=== Records provided ===

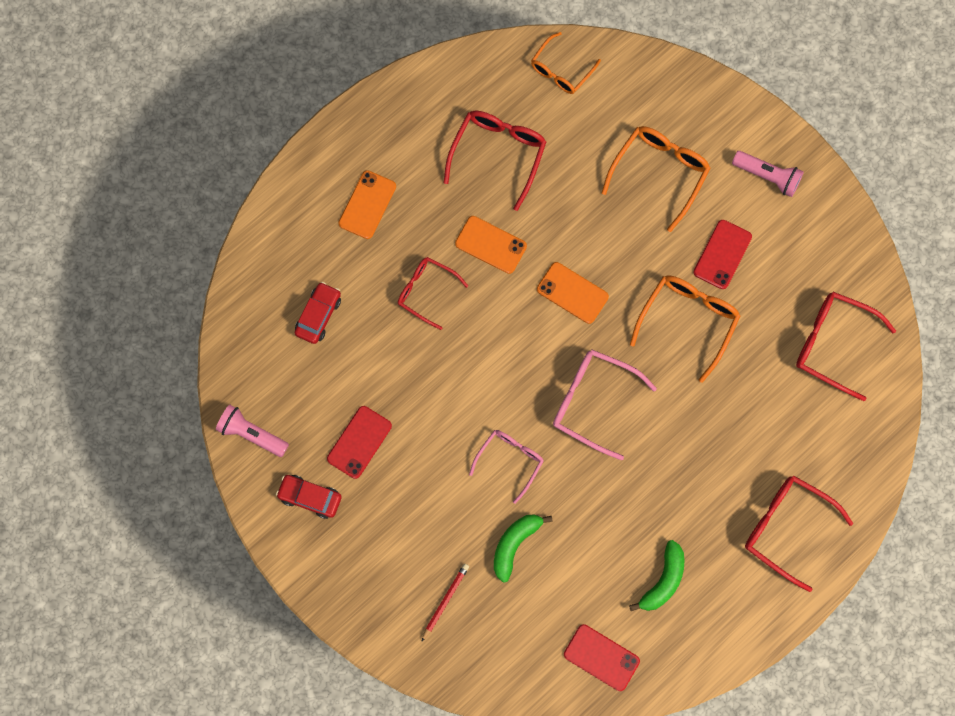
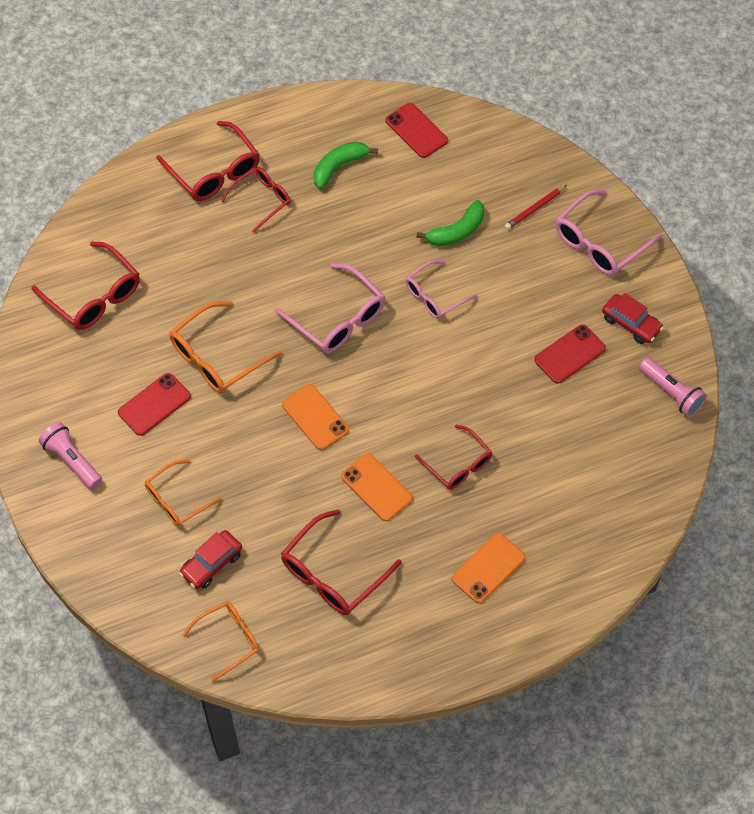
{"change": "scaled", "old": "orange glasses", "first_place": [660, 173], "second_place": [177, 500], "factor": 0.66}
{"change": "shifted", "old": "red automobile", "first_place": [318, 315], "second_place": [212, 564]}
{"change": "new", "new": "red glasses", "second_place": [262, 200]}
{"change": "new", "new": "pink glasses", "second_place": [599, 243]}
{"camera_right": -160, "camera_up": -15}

===

◆ What needs to be done:
In the material above, find each line containing the word "glasses" and copy it.

◆ Answer to this exercise:
{"change": "scaled", "old": "orange glasses", "first_place": [660, 173], "second_place": [177, 500], "factor": 0.66}
{"change": "new", "new": "red glasses", "second_place": [262, 200]}
{"change": "new", "new": "pink glasses", "second_place": [599, 243]}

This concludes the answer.